* **WHAT YOU NEED TO DO**: Would you reproduce each line below exactly, leaving every picture out?

Scene change data
+--
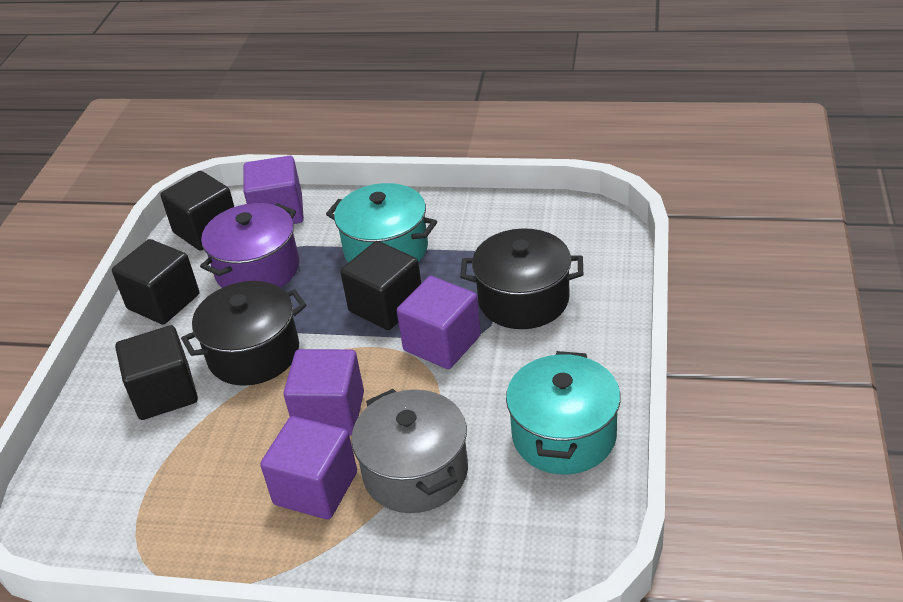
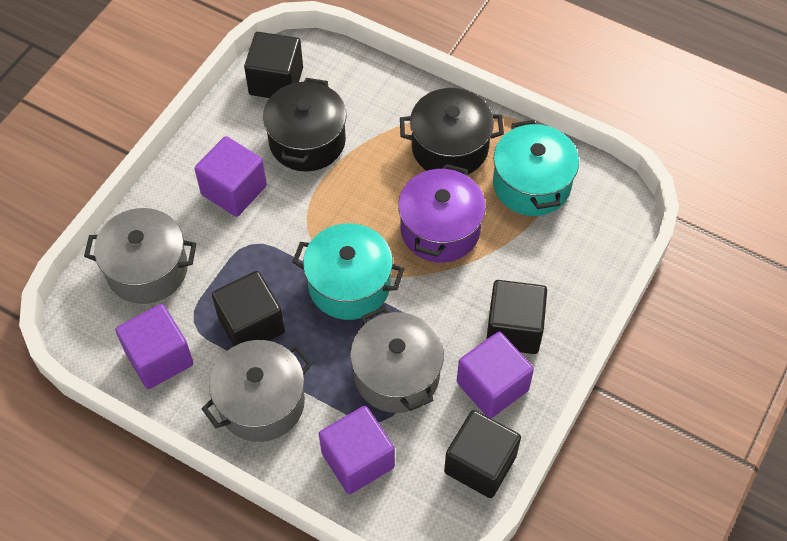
grey pot: 1 -> 3

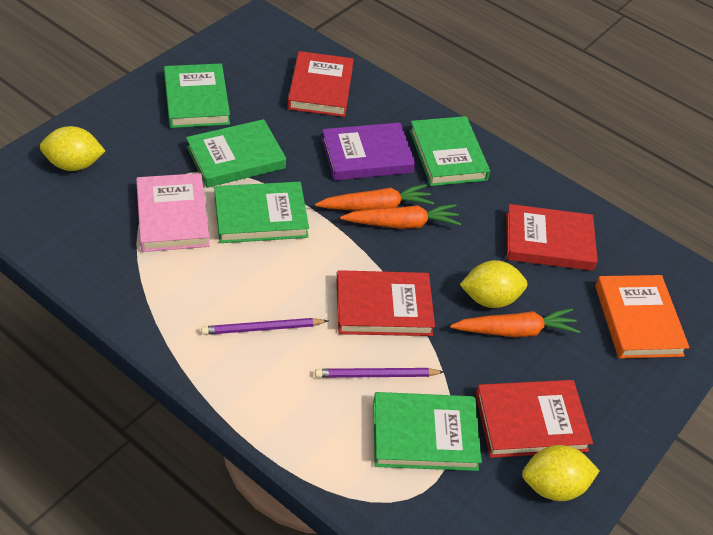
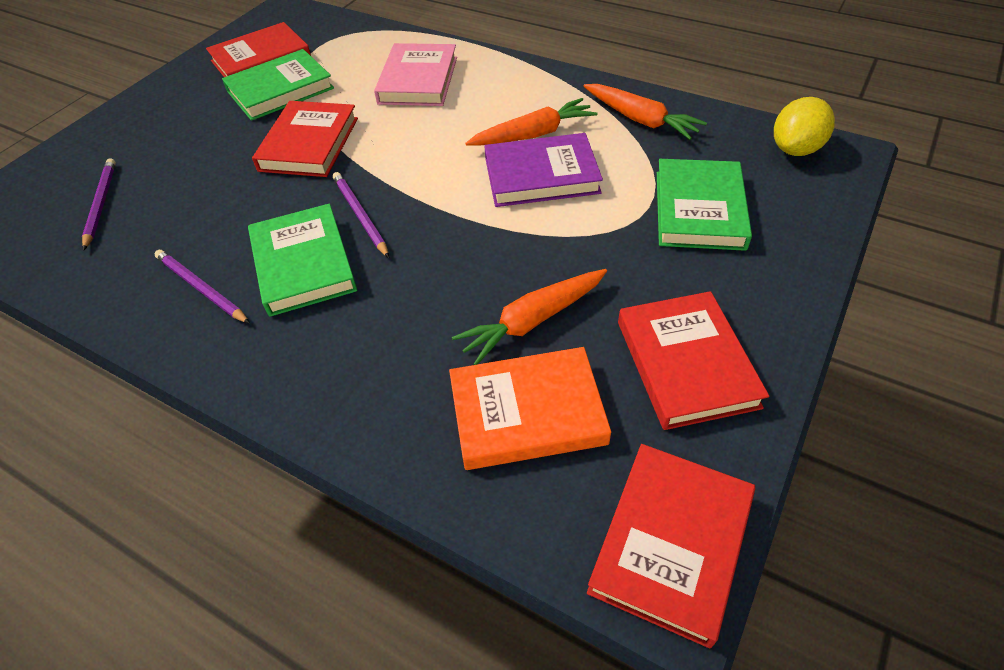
green book: 5 -> 3
purple pencil: 2 -> 3
yellow lemon: 3 -> 1

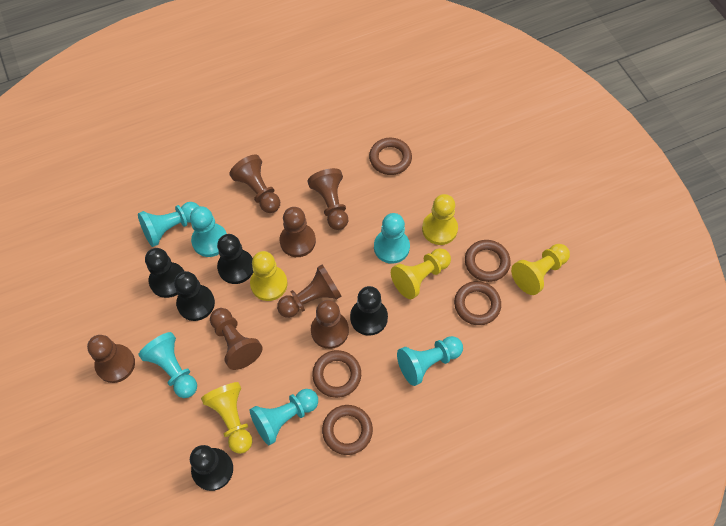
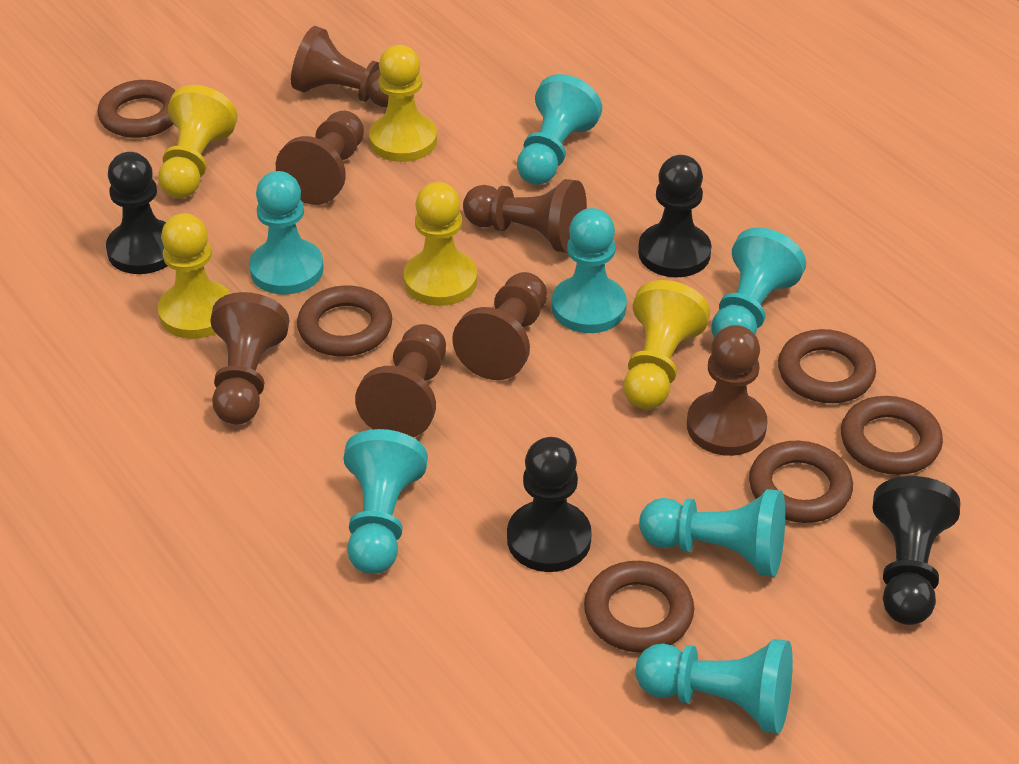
black pawn: 5 -> 4
brown ring: 5 -> 6
turquoise pawn: 6 -> 7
+--
* **FINISHED TASK**:
grey pot: 1 -> 3

green book: 5 -> 3
purple pencil: 2 -> 3
yellow lemon: 3 -> 1

black pawn: 5 -> 4
brown ring: 5 -> 6
turquoise pawn: 6 -> 7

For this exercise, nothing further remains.